Problem to work on: Would you repeat word for word the lines of the listing that follows, from the one with "(296, 187) = (233, 188): green banana -> none" up to and including the one with "camera: 30 degrees right, 5 degrees down", and leave out the images?

Input data:
=== Section Start ===

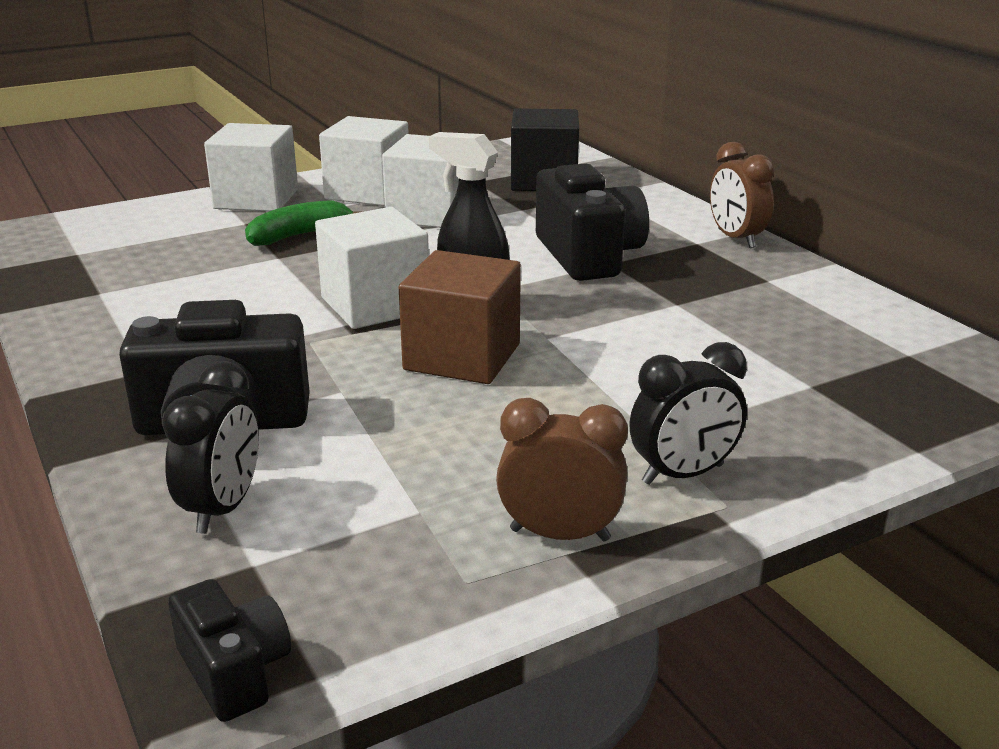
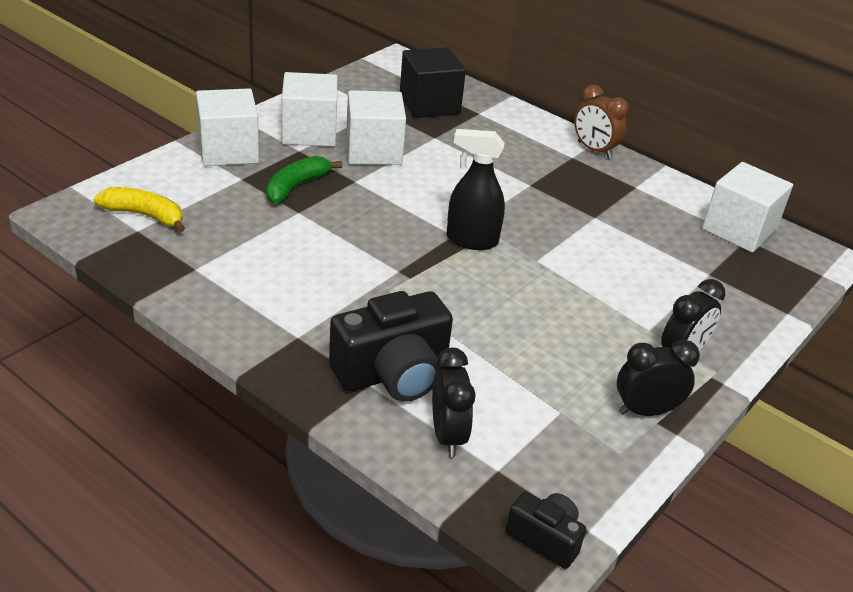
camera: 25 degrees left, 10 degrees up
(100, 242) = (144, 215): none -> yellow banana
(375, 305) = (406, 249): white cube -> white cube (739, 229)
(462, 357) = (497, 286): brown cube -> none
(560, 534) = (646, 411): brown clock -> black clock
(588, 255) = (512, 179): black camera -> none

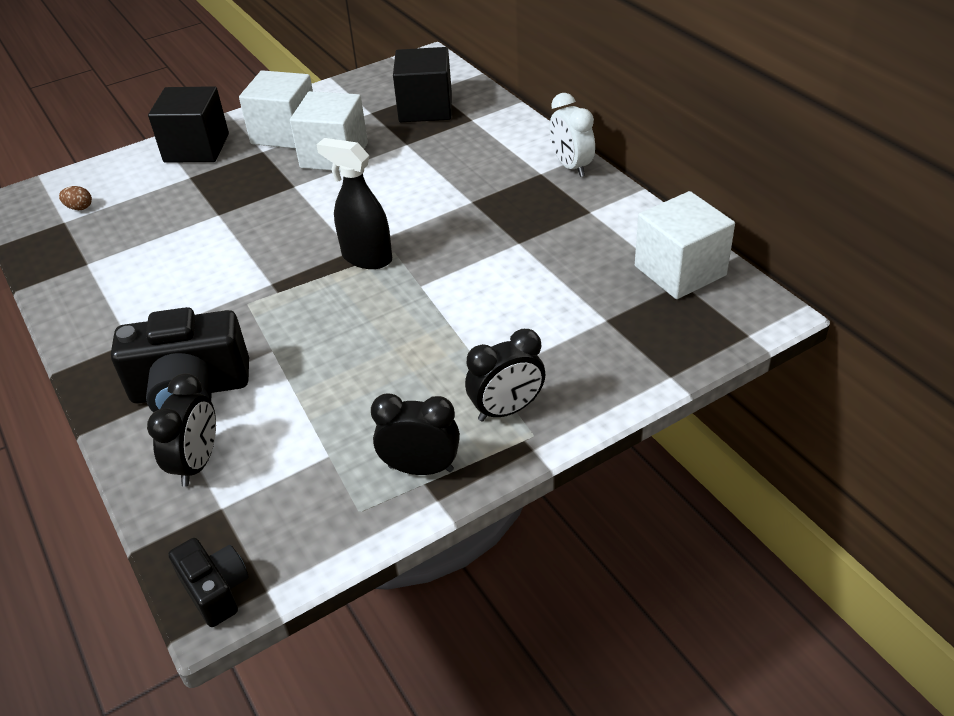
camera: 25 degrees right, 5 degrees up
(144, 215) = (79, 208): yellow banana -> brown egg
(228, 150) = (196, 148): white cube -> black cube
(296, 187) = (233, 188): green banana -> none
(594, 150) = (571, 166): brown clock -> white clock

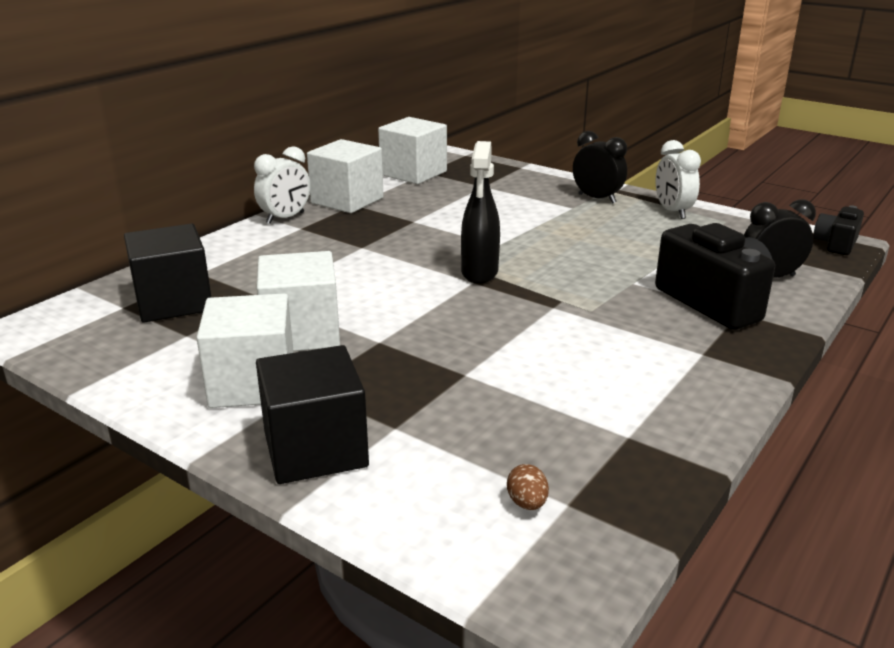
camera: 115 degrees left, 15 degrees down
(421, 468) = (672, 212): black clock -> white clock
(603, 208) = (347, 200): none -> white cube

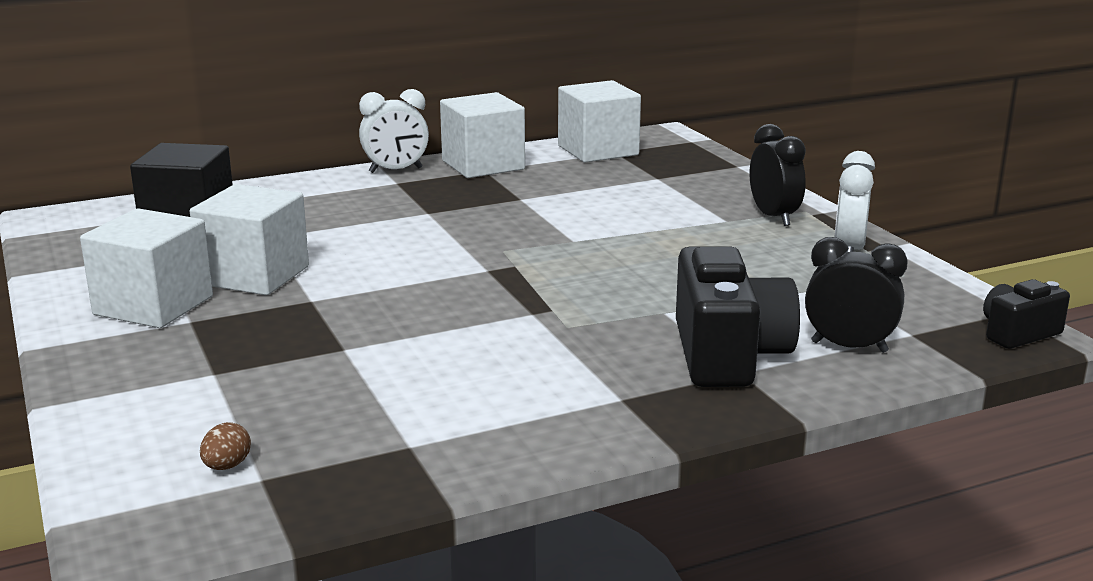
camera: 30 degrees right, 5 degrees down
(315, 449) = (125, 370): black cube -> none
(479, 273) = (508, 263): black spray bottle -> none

=== Section End ===

Task result:
(296, 187) = (233, 188): green banana -> none
(594, 150) = (571, 166): brown clock -> white clock

camera: 115 degrees left, 15 degrees down
(421, 468) = (672, 212): black clock -> white clock
(603, 208) = (347, 200): none -> white cube

camera: 30 degrees right, 5 degrees down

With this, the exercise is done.